Difference listings:
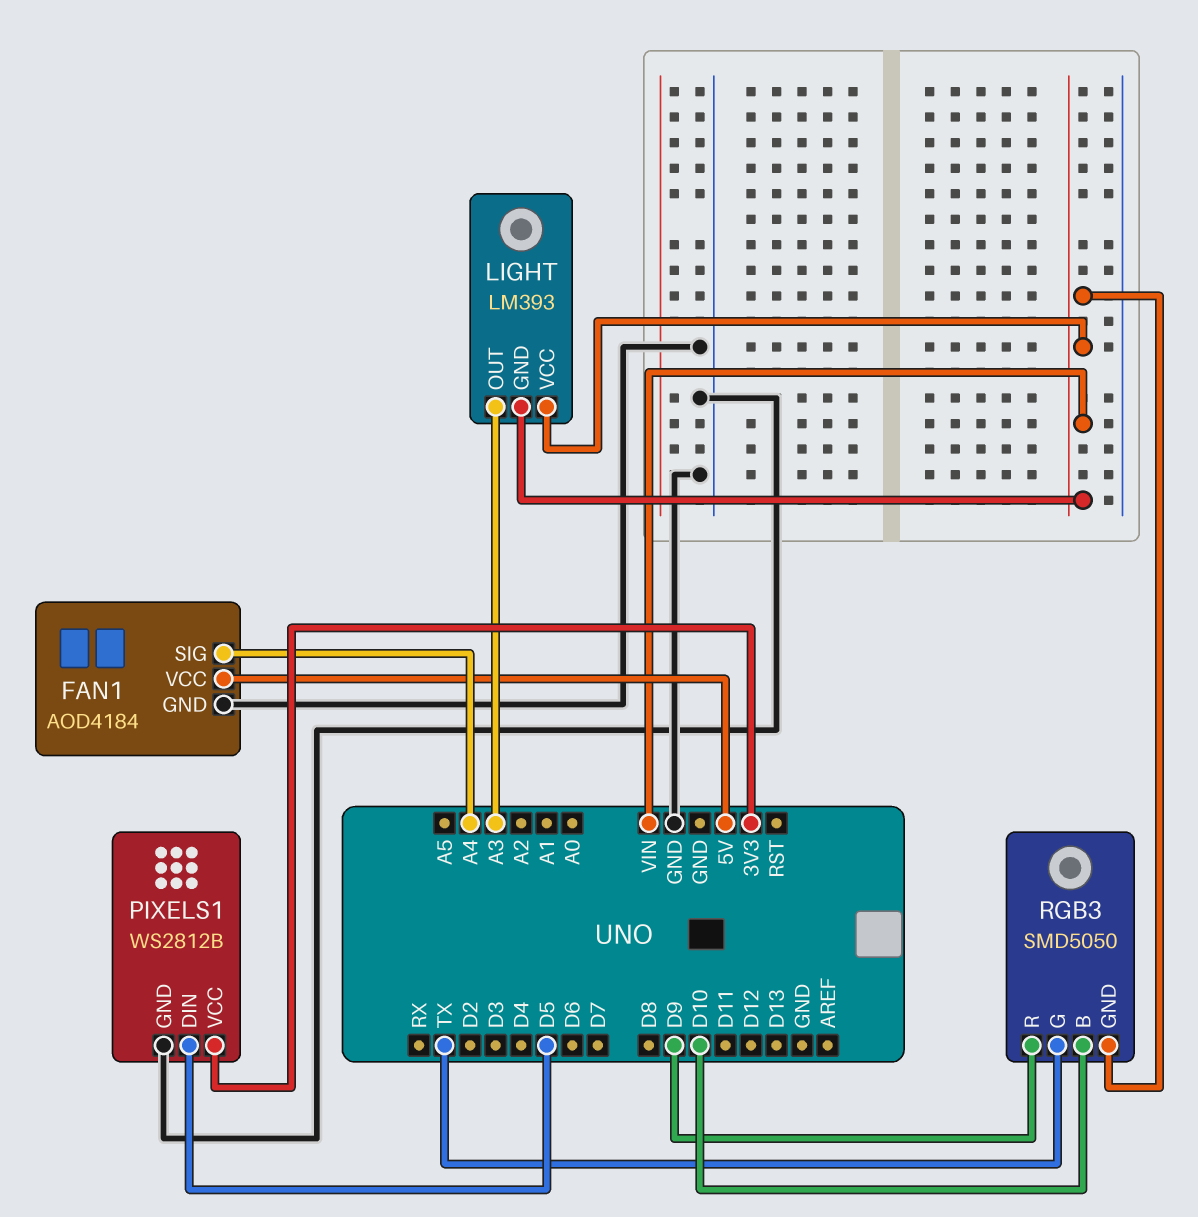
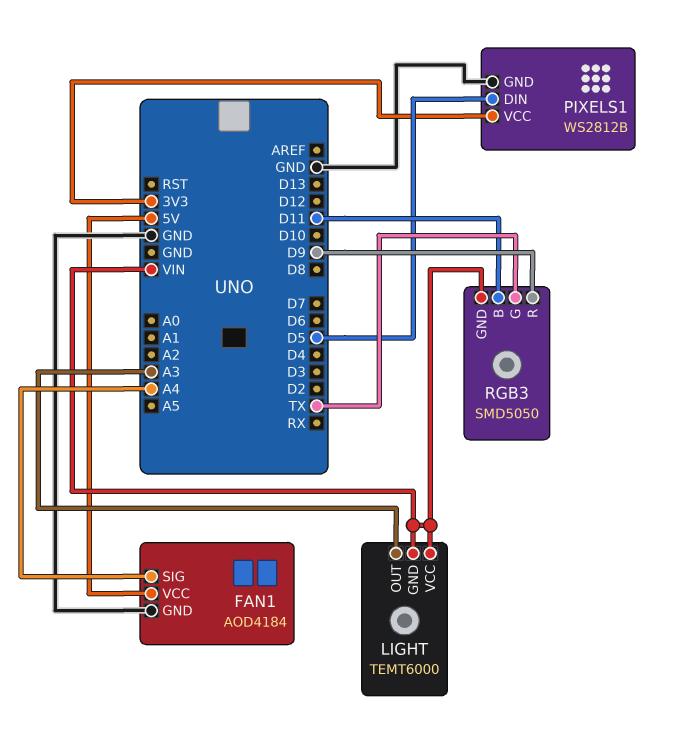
LIGHT: LM393 -> TEMT6000
RGB3 pin B: D10 -> D11

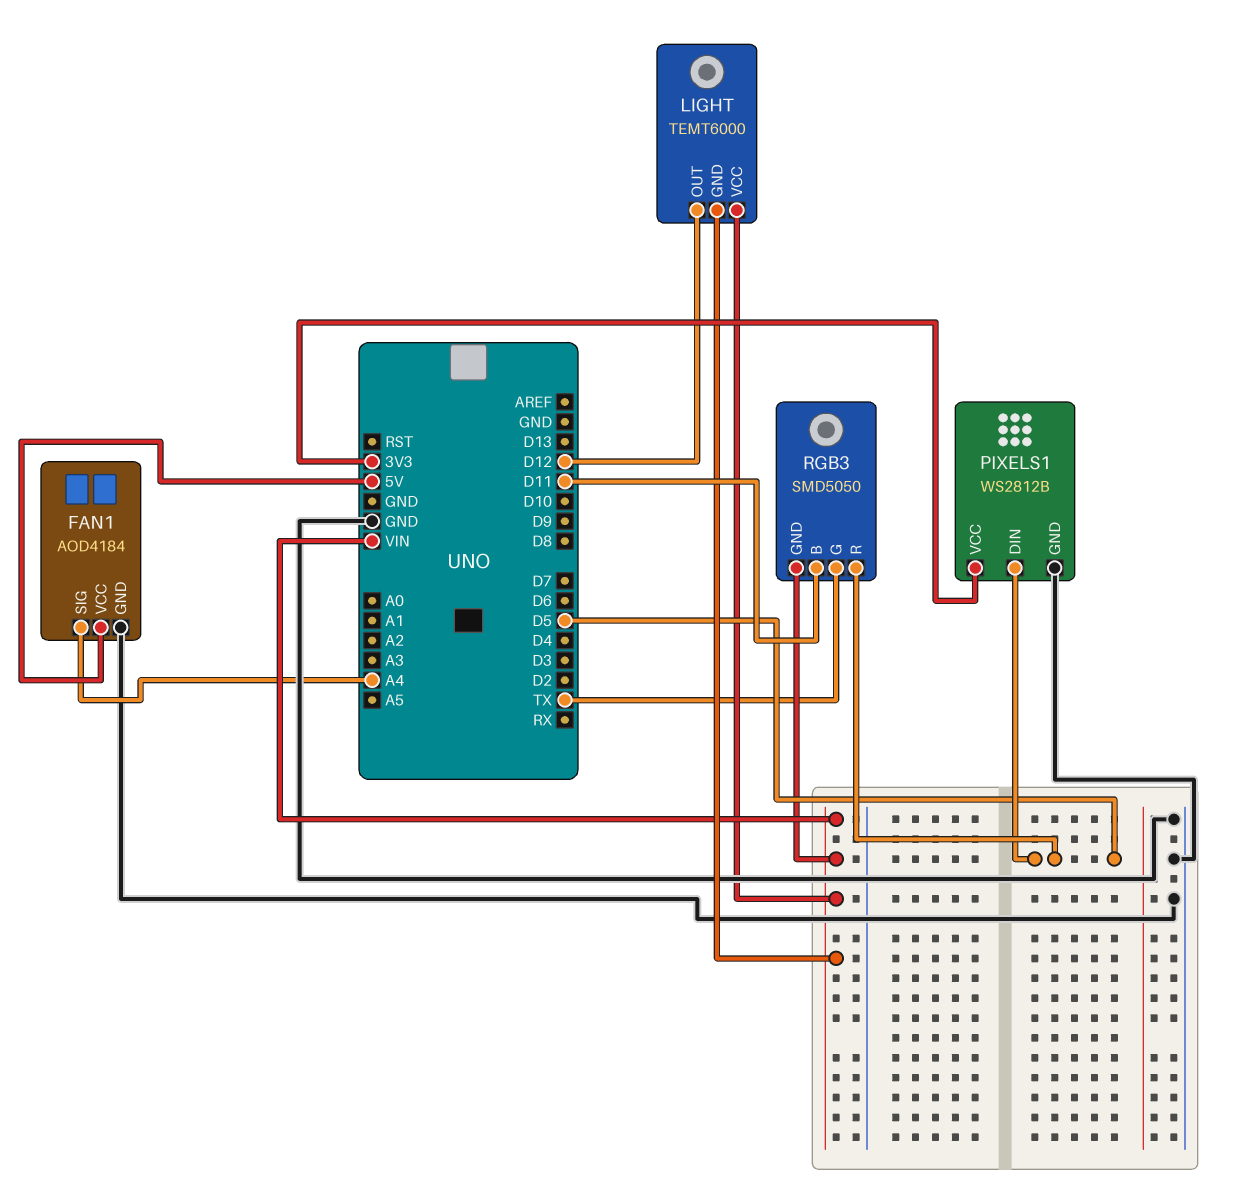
LIGHT pin OUT: A3 -> D12
RGB3 pin R: D9 -> D5

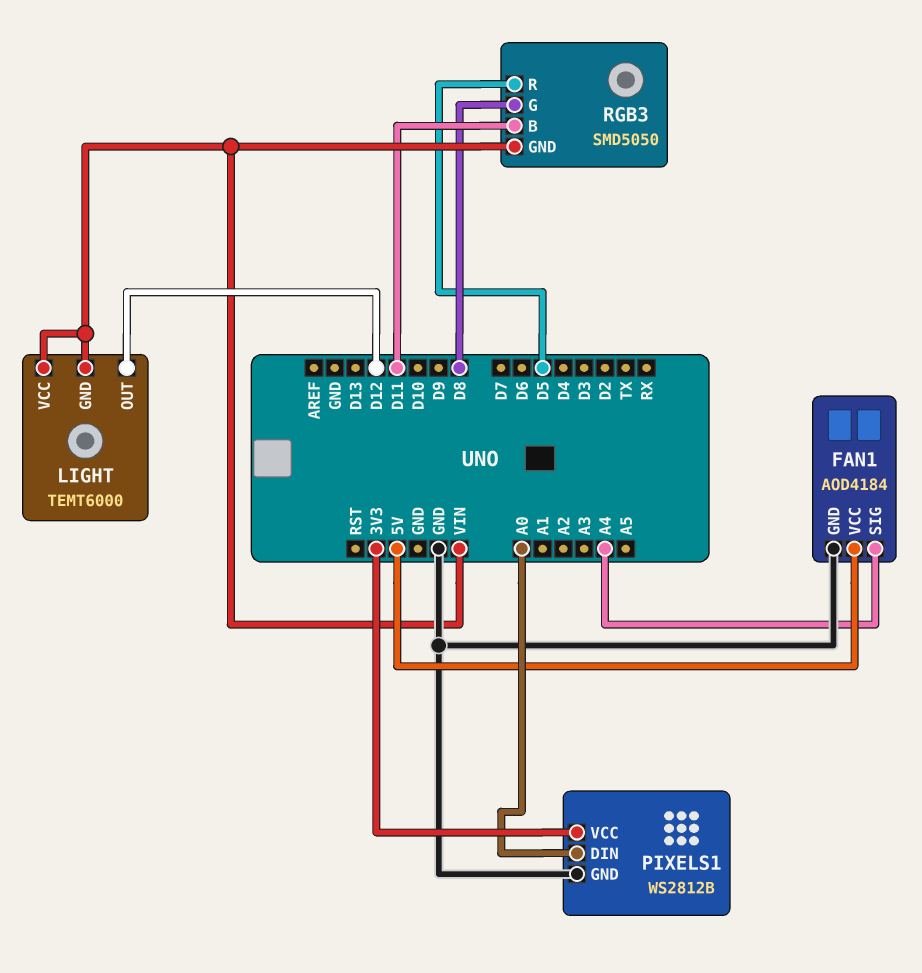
PIXELS1 pin DIN: D5 -> A0
RGB3 pin G: TX -> D8

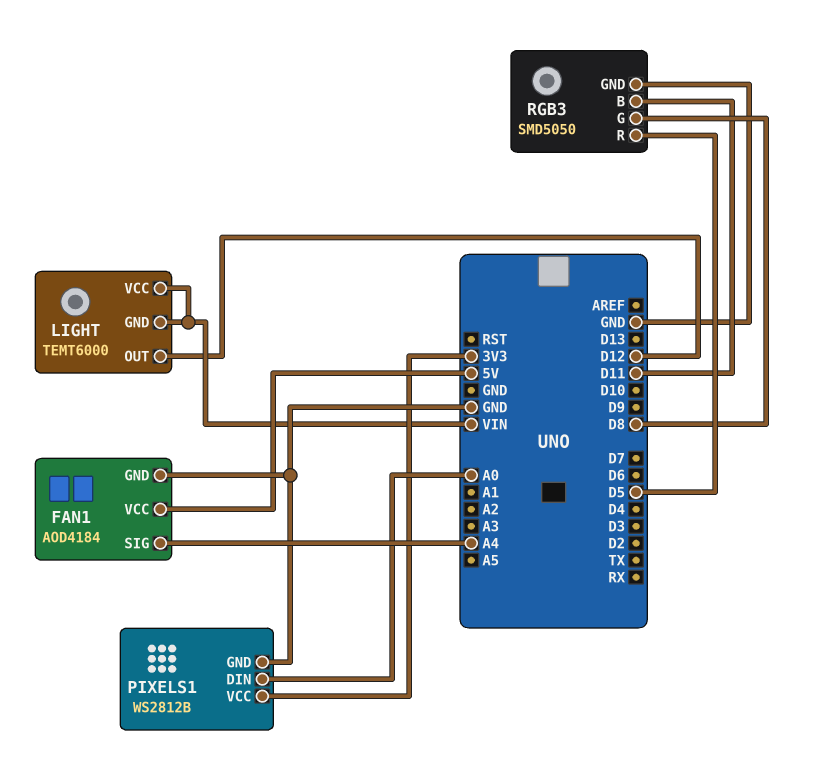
RGB3 pin GND: VIN -> GND

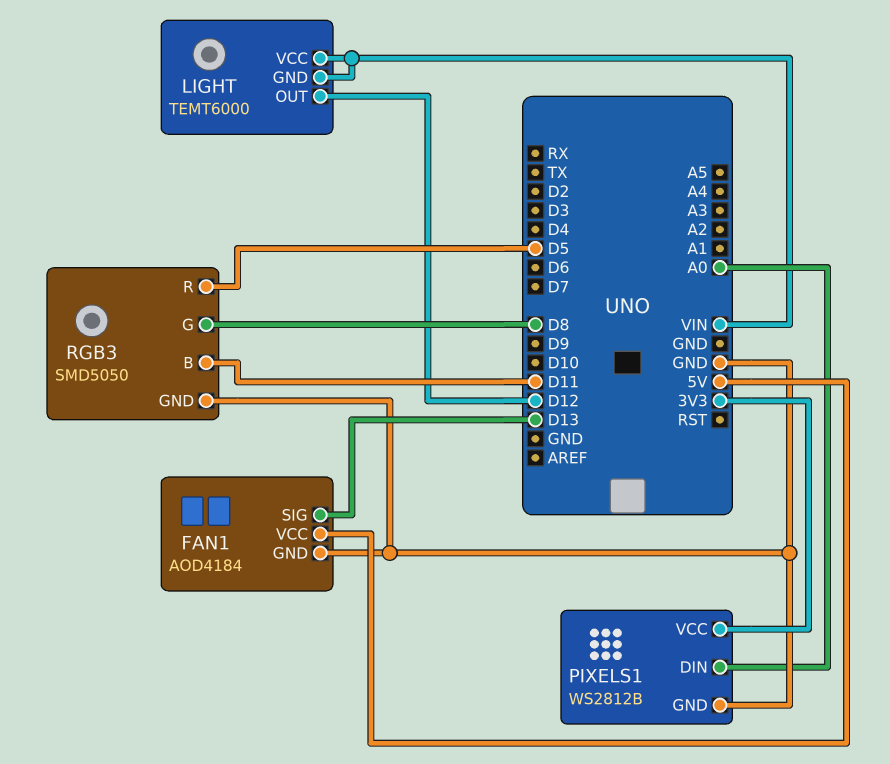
FAN1 pin SIG: A4 -> D13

**EXERCISE AIM**
Your task is to restate every record word for word. Omit all pictures.

**WRITTEN SOLUTION**
LIGHT: LM393 -> TEMT6000
RGB3 pin B: D10 -> D11

LIGHT pin OUT: A3 -> D12
RGB3 pin R: D9 -> D5

PIXELS1 pin DIN: D5 -> A0
RGB3 pin G: TX -> D8

RGB3 pin GND: VIN -> GND

FAN1 pin SIG: A4 -> D13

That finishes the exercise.